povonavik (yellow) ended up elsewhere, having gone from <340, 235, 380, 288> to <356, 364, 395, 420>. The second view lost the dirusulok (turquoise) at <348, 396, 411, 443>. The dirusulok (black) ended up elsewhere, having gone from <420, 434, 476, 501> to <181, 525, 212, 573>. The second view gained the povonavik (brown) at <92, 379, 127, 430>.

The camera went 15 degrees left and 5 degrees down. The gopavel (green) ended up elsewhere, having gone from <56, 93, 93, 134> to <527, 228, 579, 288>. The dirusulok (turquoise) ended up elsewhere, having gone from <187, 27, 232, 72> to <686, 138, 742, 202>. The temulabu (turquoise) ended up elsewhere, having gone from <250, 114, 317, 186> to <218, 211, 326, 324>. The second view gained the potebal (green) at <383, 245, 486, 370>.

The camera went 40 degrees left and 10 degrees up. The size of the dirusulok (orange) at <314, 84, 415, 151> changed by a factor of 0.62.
==
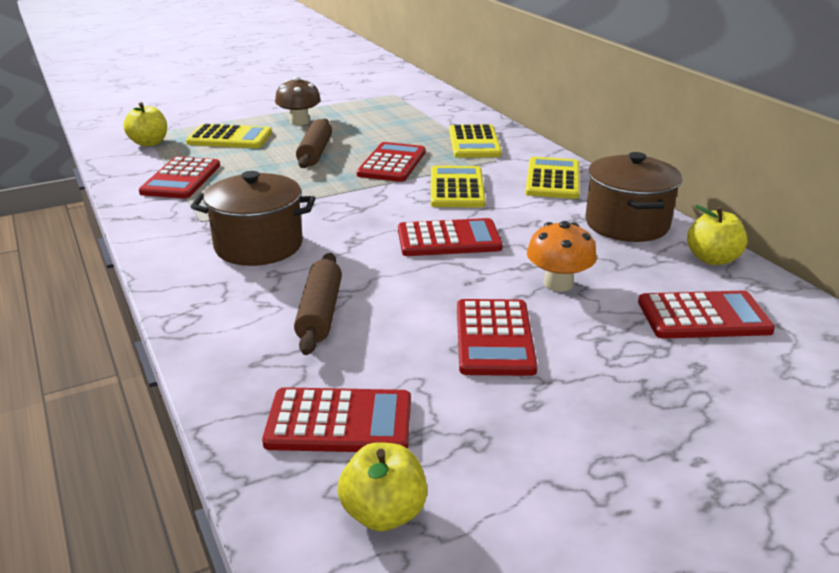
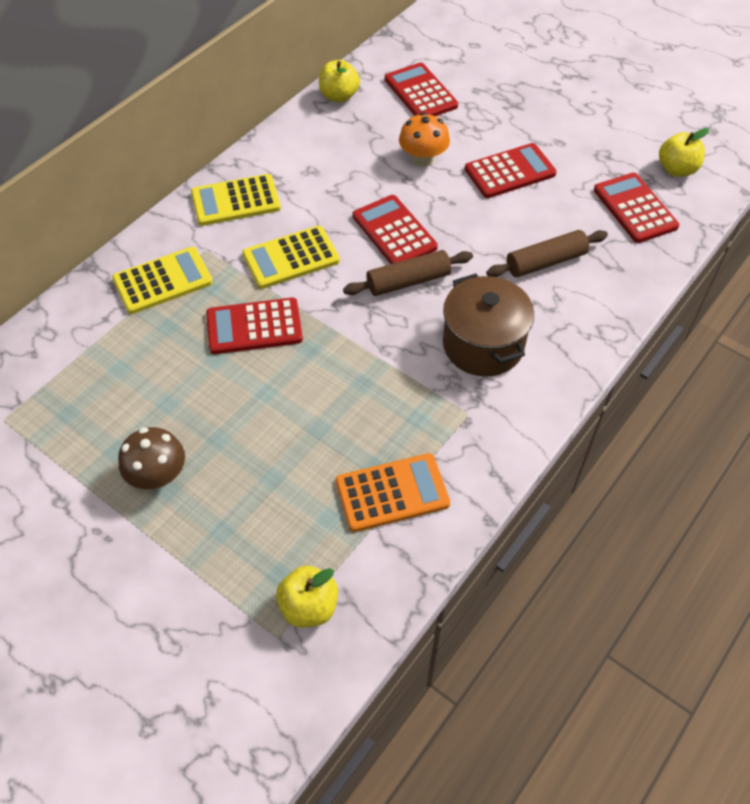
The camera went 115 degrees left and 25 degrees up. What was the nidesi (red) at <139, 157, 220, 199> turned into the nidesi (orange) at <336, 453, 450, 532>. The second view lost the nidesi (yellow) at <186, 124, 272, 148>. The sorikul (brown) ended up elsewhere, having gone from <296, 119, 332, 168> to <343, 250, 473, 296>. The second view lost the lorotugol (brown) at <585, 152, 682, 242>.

• [Problem to work on]: Write down again, exactly as given, only the lines above that fall from the line with "povonavik (yellow) ended" to the line with "The camera went 40", inclusive.

• [Reply to the exercise]:
povonavik (yellow) ended up elsewhere, having gone from <340, 235, 380, 288> to <356, 364, 395, 420>. The second view lost the dirusulok (turquoise) at <348, 396, 411, 443>. The dirusulok (black) ended up elsewhere, having gone from <420, 434, 476, 501> to <181, 525, 212, 573>. The second view gained the povonavik (brown) at <92, 379, 127, 430>.

The camera went 15 degrees left and 5 degrees down. The gopavel (green) ended up elsewhere, having gone from <56, 93, 93, 134> to <527, 228, 579, 288>. The dirusulok (turquoise) ended up elsewhere, having gone from <187, 27, 232, 72> to <686, 138, 742, 202>. The temulabu (turquoise) ended up elsewhere, having gone from <250, 114, 317, 186> to <218, 211, 326, 324>. The second view gained the potebal (green) at <383, 245, 486, 370>.

The camera went 40 degrees left and 10 degrees up. The size of the dirusulok (orange) at <314, 84, 415, 151> changed by a factor of 0.62.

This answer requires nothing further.